RECORDS SUPPLIED -

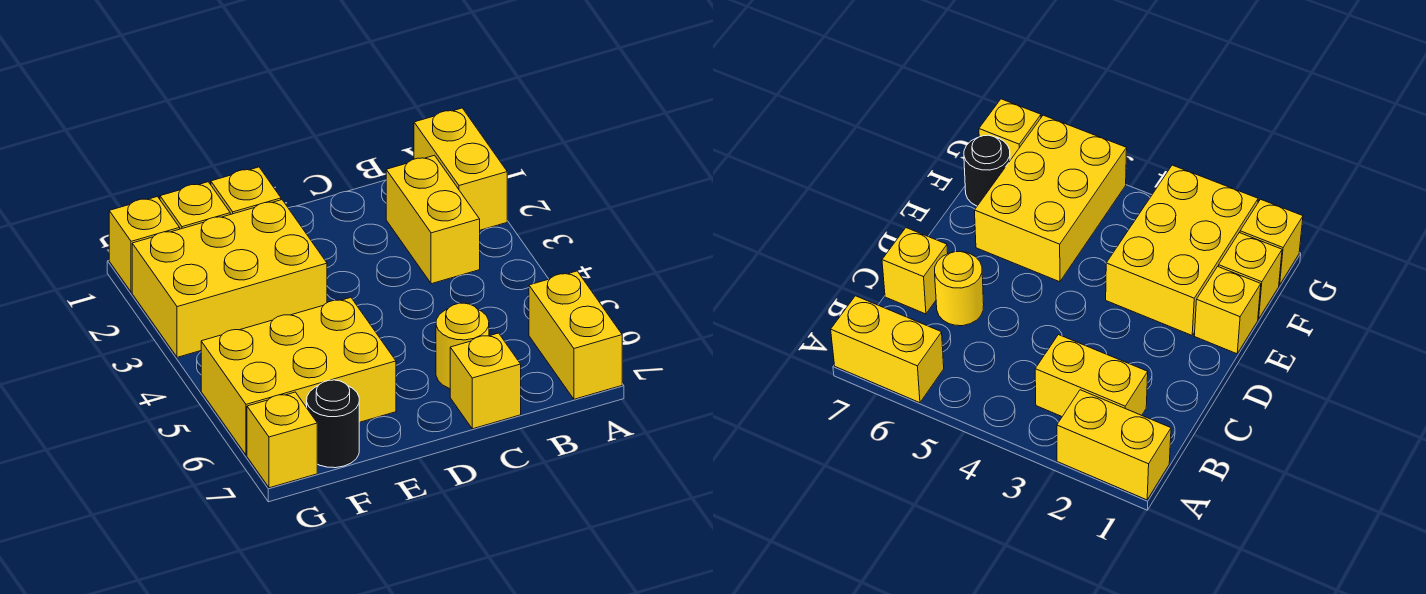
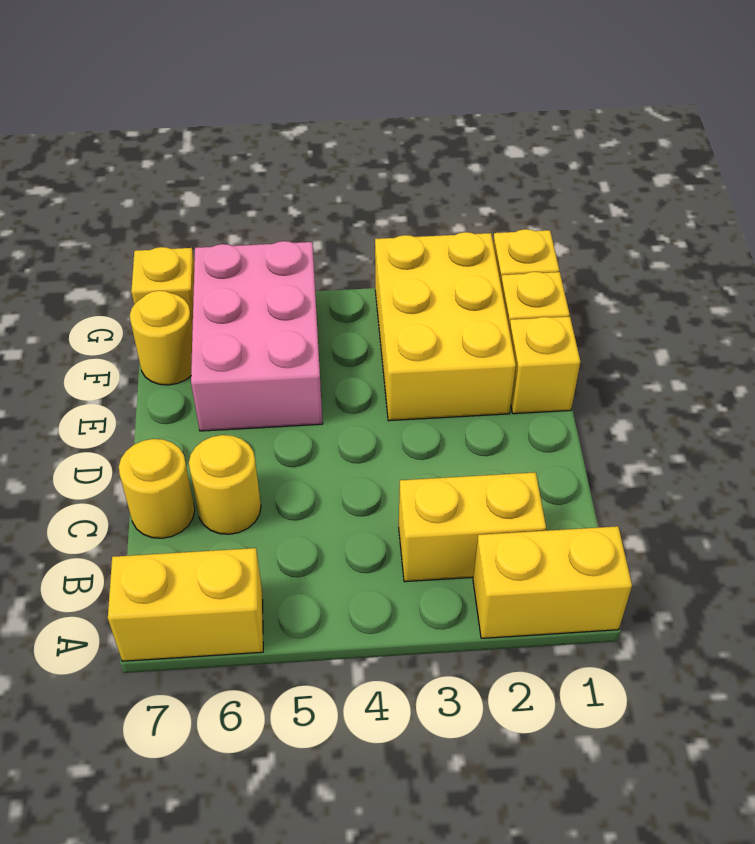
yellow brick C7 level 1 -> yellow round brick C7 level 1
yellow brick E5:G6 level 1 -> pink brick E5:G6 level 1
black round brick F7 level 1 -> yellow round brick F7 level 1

---

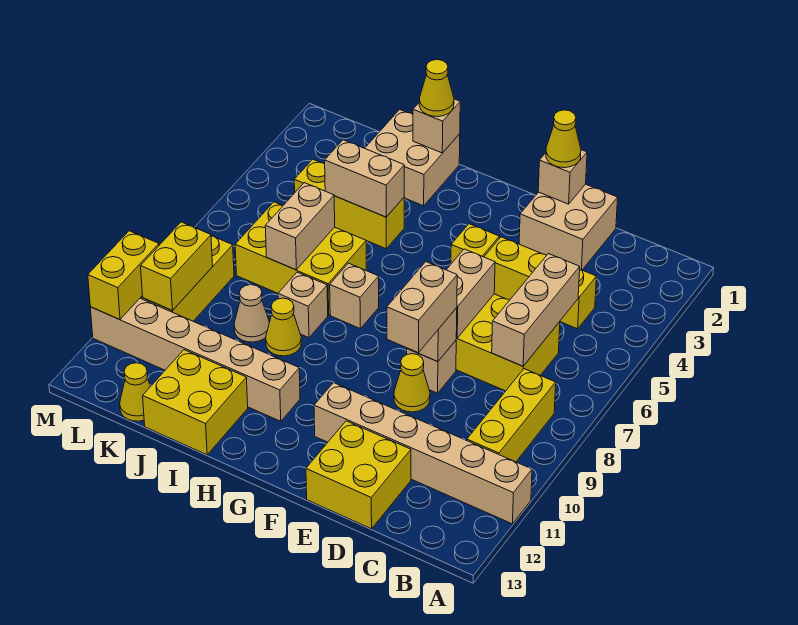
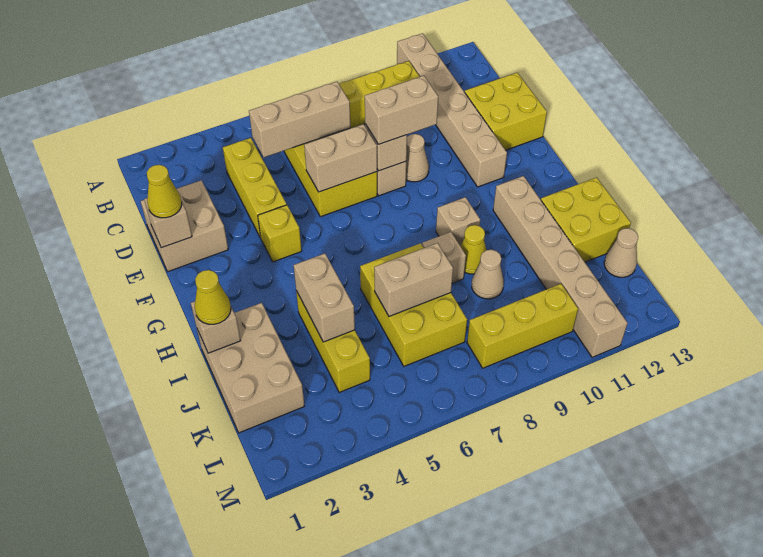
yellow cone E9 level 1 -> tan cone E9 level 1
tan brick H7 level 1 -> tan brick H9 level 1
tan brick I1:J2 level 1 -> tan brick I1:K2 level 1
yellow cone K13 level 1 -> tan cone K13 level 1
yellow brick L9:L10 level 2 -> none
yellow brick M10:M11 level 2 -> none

...

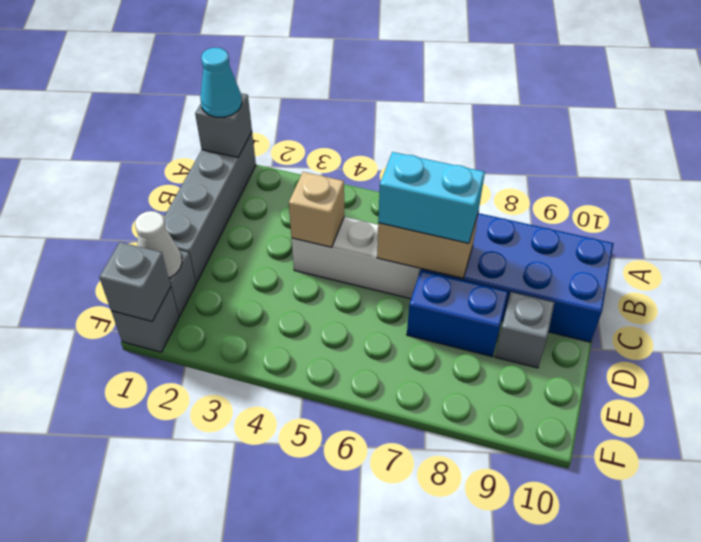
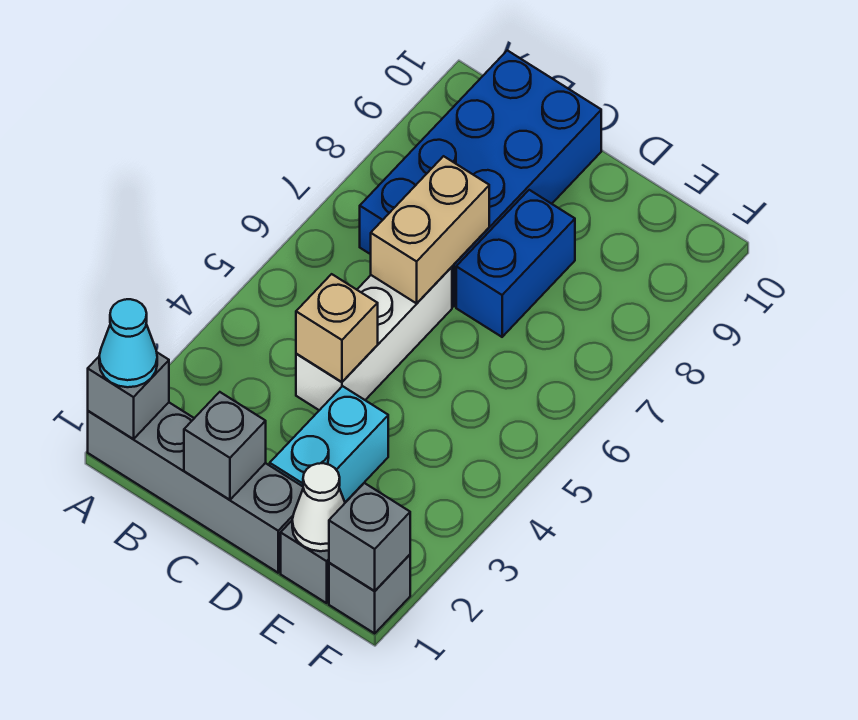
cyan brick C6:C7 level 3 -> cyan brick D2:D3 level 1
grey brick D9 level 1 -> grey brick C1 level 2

WHAT TO WORK ON -
Count every line in the listing that holds the word "brick". Report the count and nothing else.

SOLUTION -
9